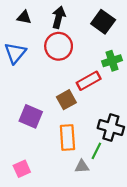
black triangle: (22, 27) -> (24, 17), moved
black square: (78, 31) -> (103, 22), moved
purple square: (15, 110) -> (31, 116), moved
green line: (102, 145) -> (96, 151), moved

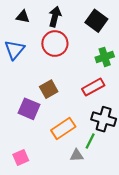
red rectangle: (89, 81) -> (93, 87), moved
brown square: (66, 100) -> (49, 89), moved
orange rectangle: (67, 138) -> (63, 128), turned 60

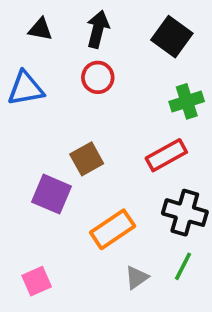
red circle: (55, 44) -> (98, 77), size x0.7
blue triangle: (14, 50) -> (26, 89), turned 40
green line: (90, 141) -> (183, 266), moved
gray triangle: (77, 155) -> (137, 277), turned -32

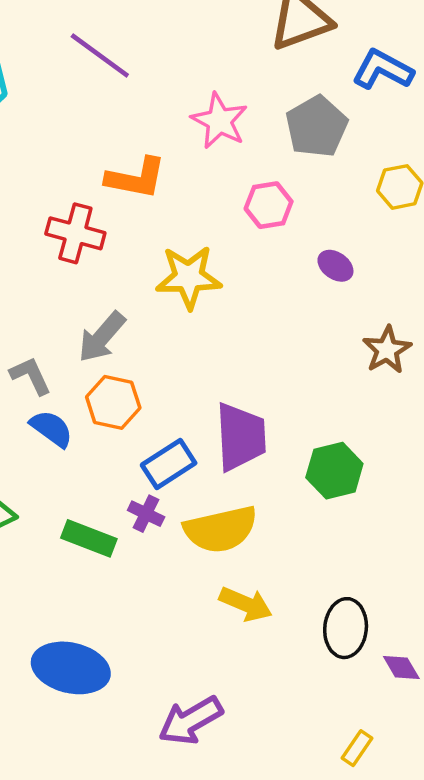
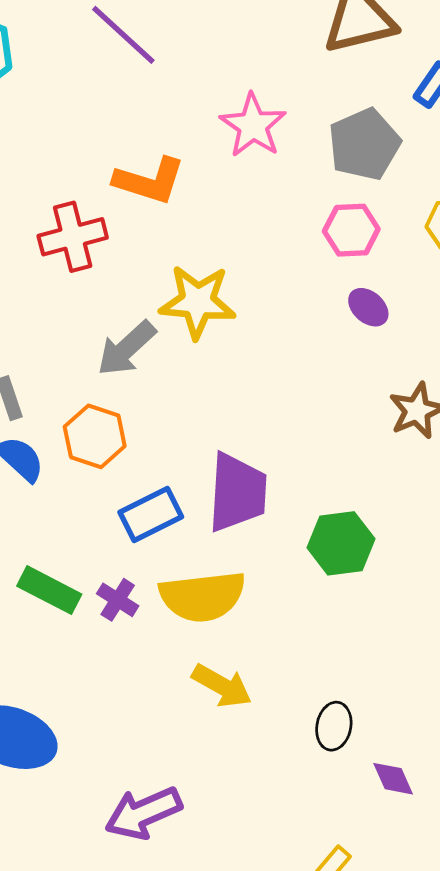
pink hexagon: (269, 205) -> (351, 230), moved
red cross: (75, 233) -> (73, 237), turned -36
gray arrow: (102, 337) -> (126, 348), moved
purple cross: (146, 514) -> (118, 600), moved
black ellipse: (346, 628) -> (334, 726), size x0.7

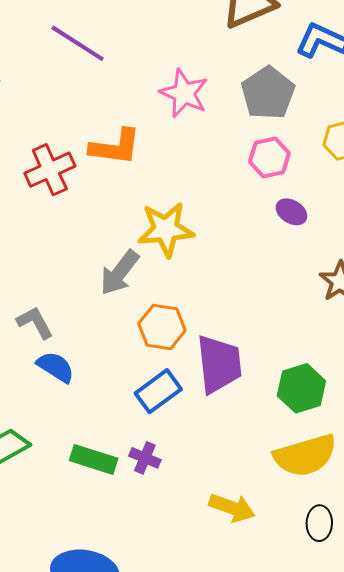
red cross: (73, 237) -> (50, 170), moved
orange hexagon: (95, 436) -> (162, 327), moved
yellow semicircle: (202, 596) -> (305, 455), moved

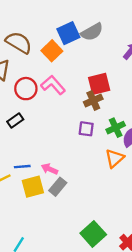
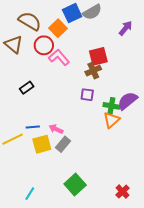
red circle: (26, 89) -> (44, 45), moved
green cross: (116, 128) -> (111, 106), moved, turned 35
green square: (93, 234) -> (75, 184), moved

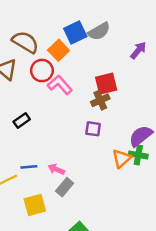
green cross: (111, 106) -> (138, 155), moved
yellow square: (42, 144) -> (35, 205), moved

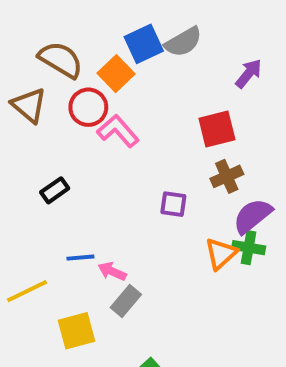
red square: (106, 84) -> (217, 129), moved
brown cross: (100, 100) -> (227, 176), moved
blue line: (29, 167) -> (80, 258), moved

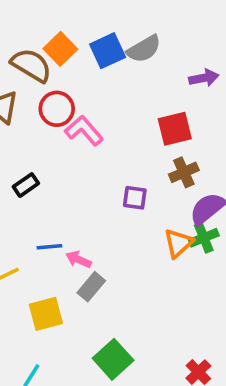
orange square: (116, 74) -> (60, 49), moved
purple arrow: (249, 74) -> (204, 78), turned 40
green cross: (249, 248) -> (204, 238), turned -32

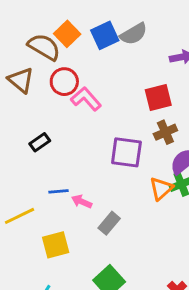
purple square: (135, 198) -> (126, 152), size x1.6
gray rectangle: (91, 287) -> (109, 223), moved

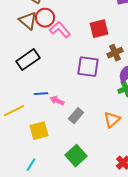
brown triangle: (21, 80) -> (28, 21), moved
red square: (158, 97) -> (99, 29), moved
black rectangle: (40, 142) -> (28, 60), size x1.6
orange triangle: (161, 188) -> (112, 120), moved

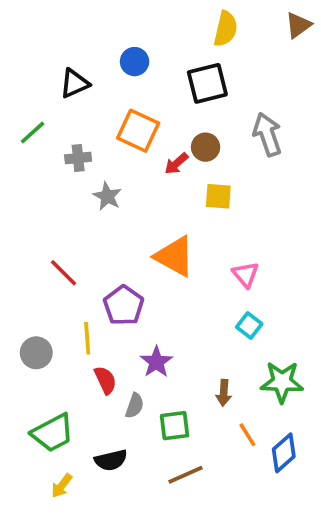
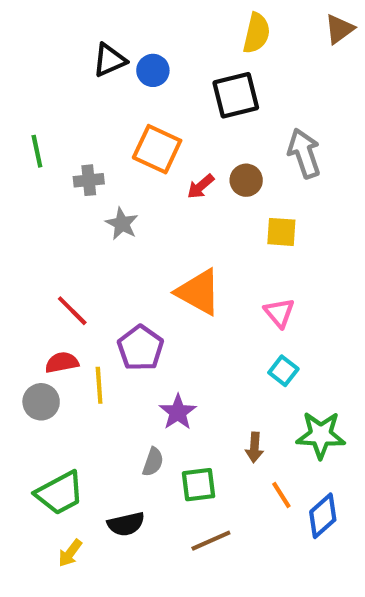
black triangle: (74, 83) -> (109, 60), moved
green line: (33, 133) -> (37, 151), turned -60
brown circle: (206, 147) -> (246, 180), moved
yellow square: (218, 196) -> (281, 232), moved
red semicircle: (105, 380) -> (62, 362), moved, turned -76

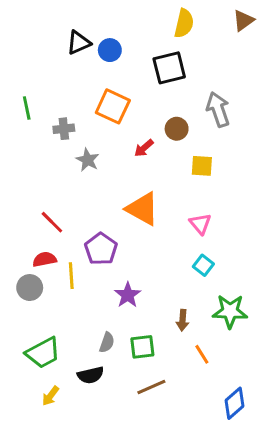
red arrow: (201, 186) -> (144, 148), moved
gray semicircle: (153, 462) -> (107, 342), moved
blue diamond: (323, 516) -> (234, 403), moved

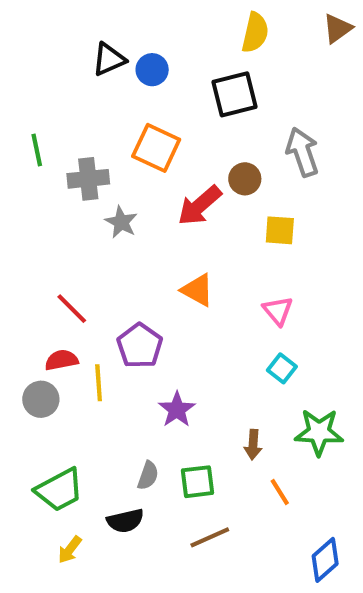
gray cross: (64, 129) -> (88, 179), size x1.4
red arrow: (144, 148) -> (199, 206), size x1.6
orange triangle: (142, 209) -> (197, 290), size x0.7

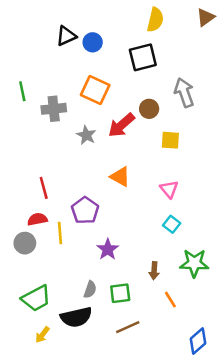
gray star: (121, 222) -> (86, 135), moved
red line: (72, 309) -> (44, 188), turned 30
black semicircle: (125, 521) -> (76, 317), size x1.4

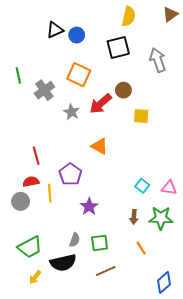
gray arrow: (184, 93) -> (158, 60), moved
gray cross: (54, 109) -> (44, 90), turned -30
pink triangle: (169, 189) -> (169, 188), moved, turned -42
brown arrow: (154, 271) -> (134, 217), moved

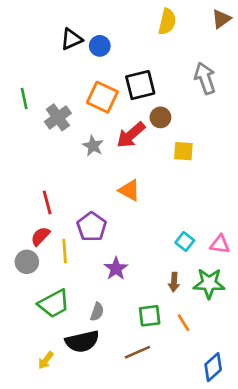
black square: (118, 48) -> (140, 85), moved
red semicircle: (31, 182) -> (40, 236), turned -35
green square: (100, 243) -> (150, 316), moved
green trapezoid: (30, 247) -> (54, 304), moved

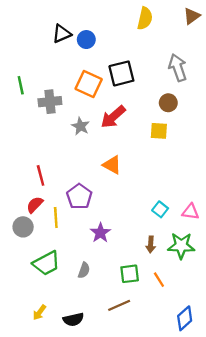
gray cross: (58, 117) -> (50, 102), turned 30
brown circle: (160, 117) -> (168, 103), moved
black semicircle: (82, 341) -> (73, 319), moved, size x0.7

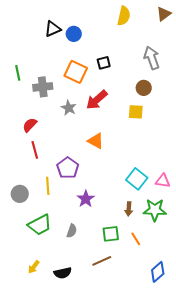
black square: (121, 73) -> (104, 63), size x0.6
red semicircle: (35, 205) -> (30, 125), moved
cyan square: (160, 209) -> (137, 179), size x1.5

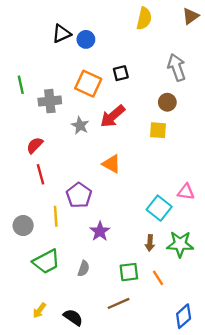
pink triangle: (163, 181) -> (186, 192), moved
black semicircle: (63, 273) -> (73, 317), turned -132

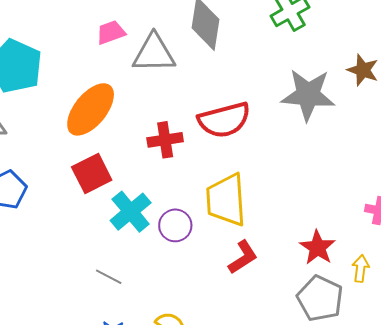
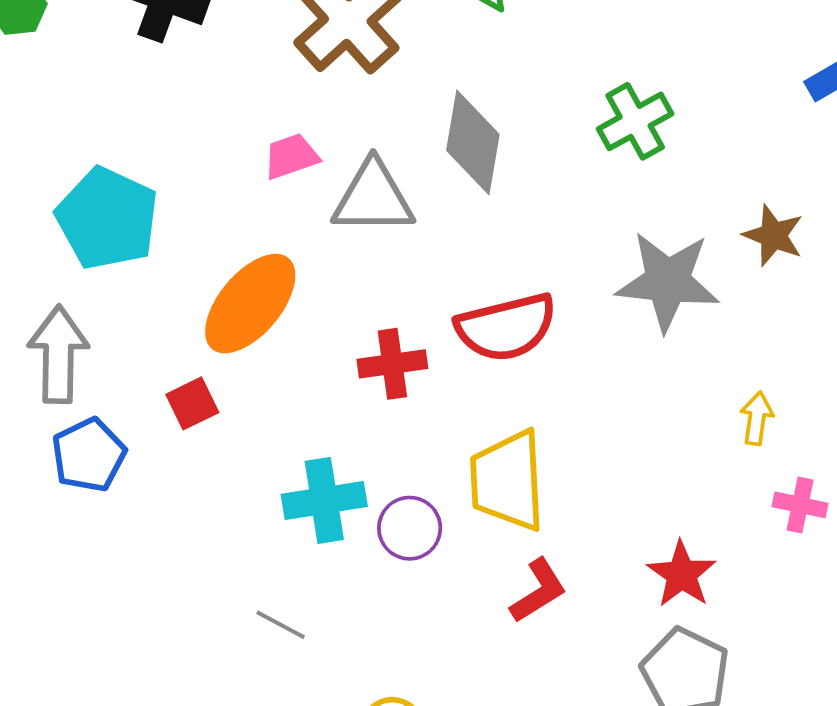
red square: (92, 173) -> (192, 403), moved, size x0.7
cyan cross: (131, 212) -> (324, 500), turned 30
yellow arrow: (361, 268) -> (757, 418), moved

--------------------------------------------------

Please reproduce every record exactly, leaving the pictures out.

black triangle: (22, 27) -> (24, 17), moved
black square: (78, 31) -> (103, 22), moved
purple square: (15, 110) -> (31, 116), moved
green line: (102, 145) -> (96, 151), moved

red rectangle: (89, 81) -> (93, 87), moved
brown square: (66, 100) -> (49, 89), moved
orange rectangle: (67, 138) -> (63, 128), turned 60

red circle: (55, 44) -> (98, 77), size x0.7
blue triangle: (14, 50) -> (26, 89), turned 40
green line: (90, 141) -> (183, 266), moved
gray triangle: (77, 155) -> (137, 277), turned -32

pink hexagon: (269, 205) -> (351, 230), moved
red cross: (75, 233) -> (73, 237), turned -36
gray arrow: (102, 337) -> (126, 348), moved
purple cross: (146, 514) -> (118, 600), moved
black ellipse: (346, 628) -> (334, 726), size x0.7

red cross: (73, 237) -> (50, 170), moved
orange hexagon: (95, 436) -> (162, 327), moved
yellow semicircle: (202, 596) -> (305, 455), moved

red circle: (26, 89) -> (44, 45), moved
green cross: (116, 128) -> (111, 106), moved, turned 35
green square: (93, 234) -> (75, 184), moved

green cross: (111, 106) -> (138, 155), moved
yellow square: (42, 144) -> (35, 205), moved

red square: (106, 84) -> (217, 129), moved
brown cross: (100, 100) -> (227, 176), moved
blue line: (29, 167) -> (80, 258), moved

orange square: (116, 74) -> (60, 49), moved
purple arrow: (249, 74) -> (204, 78), turned 40
green cross: (249, 248) -> (204, 238), turned -32

purple square: (135, 198) -> (126, 152), size x1.6
gray rectangle: (91, 287) -> (109, 223), moved

brown triangle: (21, 80) -> (28, 21), moved
red square: (158, 97) -> (99, 29), moved
black rectangle: (40, 142) -> (28, 60), size x1.6
orange triangle: (161, 188) -> (112, 120), moved

black triangle: (74, 83) -> (109, 60), moved
green line: (33, 133) -> (37, 151), turned -60
brown circle: (206, 147) -> (246, 180), moved
yellow square: (218, 196) -> (281, 232), moved
red semicircle: (105, 380) -> (62, 362), moved, turned -76

red arrow: (201, 186) -> (144, 148), moved
gray semicircle: (153, 462) -> (107, 342), moved
blue diamond: (323, 516) -> (234, 403), moved

gray cross: (64, 129) -> (88, 179), size x1.4
red arrow: (144, 148) -> (199, 206), size x1.6
orange triangle: (142, 209) -> (197, 290), size x0.7

gray star: (121, 222) -> (86, 135), moved
red line: (72, 309) -> (44, 188), turned 30
black semicircle: (125, 521) -> (76, 317), size x1.4

gray arrow: (184, 93) -> (158, 60), moved
gray cross: (54, 109) -> (44, 90), turned -30
pink triangle: (169, 189) -> (169, 188), moved, turned -42
brown arrow: (154, 271) -> (134, 217), moved

black square: (118, 48) -> (140, 85), moved
red semicircle: (31, 182) -> (40, 236), turned -35
green square: (100, 243) -> (150, 316), moved
green trapezoid: (30, 247) -> (54, 304), moved

gray cross: (58, 117) -> (50, 102), turned 30
brown circle: (160, 117) -> (168, 103), moved
black semicircle: (82, 341) -> (73, 319), moved, size x0.7

black square: (121, 73) -> (104, 63), size x0.6
red semicircle: (35, 205) -> (30, 125), moved
cyan square: (160, 209) -> (137, 179), size x1.5

pink triangle: (163, 181) -> (186, 192), moved
black semicircle: (63, 273) -> (73, 317), turned -132

red square: (92, 173) -> (192, 403), moved, size x0.7
cyan cross: (131, 212) -> (324, 500), turned 30
yellow arrow: (361, 268) -> (757, 418), moved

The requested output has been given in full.